## Data to examine

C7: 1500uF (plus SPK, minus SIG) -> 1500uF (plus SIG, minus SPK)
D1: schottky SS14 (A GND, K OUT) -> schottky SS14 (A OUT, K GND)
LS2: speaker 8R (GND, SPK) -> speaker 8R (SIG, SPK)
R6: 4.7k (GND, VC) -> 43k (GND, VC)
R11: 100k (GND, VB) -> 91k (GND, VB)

* * *

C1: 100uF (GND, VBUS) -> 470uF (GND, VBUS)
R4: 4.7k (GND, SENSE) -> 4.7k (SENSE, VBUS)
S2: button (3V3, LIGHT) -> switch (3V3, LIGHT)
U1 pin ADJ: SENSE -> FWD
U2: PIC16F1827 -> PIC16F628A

## Problem to work on
Whenever the word "SENSE" occurs in a line of the records, that line counts toward the total; state the total only.

## Written response
2